Below is a listing. Write out exactly its lines between the one holding "(637, 102) = (440, 176): none" and the one holding "(461, 120) = (573, 289): pink", inclusive.

· · · ·

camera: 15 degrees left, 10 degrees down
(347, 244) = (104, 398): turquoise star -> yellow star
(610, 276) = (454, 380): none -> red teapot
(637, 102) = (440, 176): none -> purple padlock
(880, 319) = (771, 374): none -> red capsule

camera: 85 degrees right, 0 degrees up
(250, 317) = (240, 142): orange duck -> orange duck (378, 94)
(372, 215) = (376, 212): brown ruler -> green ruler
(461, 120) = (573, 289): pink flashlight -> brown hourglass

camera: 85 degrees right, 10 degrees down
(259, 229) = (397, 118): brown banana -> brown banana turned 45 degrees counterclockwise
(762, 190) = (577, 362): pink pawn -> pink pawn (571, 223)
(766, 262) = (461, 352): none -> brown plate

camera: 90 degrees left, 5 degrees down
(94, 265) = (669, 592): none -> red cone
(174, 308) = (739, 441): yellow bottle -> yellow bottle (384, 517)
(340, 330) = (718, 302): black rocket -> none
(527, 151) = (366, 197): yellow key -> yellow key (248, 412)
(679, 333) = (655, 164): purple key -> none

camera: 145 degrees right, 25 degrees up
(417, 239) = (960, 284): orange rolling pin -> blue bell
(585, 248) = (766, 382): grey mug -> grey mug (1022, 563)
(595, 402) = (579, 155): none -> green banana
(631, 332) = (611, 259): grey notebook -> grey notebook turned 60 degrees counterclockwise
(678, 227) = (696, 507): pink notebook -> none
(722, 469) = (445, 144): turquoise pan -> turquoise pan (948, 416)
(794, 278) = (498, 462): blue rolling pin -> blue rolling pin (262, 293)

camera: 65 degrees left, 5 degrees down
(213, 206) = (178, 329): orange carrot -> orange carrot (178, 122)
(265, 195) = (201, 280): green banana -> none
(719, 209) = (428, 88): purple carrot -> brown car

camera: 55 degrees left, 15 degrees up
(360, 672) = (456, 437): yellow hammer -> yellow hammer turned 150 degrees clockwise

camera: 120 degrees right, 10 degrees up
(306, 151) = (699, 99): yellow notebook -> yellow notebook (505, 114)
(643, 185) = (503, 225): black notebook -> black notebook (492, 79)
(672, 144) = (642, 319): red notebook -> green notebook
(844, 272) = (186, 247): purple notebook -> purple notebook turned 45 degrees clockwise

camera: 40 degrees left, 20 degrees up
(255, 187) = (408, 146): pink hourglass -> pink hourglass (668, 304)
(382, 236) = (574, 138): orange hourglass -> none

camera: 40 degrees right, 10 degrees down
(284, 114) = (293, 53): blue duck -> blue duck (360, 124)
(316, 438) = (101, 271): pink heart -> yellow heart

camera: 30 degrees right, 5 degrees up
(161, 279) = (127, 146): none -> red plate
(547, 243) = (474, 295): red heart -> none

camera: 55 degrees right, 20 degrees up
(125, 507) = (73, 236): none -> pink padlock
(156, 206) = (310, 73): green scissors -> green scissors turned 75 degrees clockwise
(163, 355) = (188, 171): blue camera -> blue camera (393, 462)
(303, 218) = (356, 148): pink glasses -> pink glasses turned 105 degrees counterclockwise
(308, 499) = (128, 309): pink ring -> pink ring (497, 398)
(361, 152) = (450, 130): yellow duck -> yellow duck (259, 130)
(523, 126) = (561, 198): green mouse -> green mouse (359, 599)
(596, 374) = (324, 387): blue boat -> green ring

· · · ·

▸ **Task response**
(637, 102) = (440, 176): none -> purple padlock
(880, 319) = (771, 374): none -> red capsule

camera: 85 degrees right, 0 degrees up
(250, 317) = (240, 142): orange duck -> orange duck (378, 94)
(372, 215) = (376, 212): brown ruler -> green ruler
(461, 120) = (573, 289): pink flashlight -> brown hourglass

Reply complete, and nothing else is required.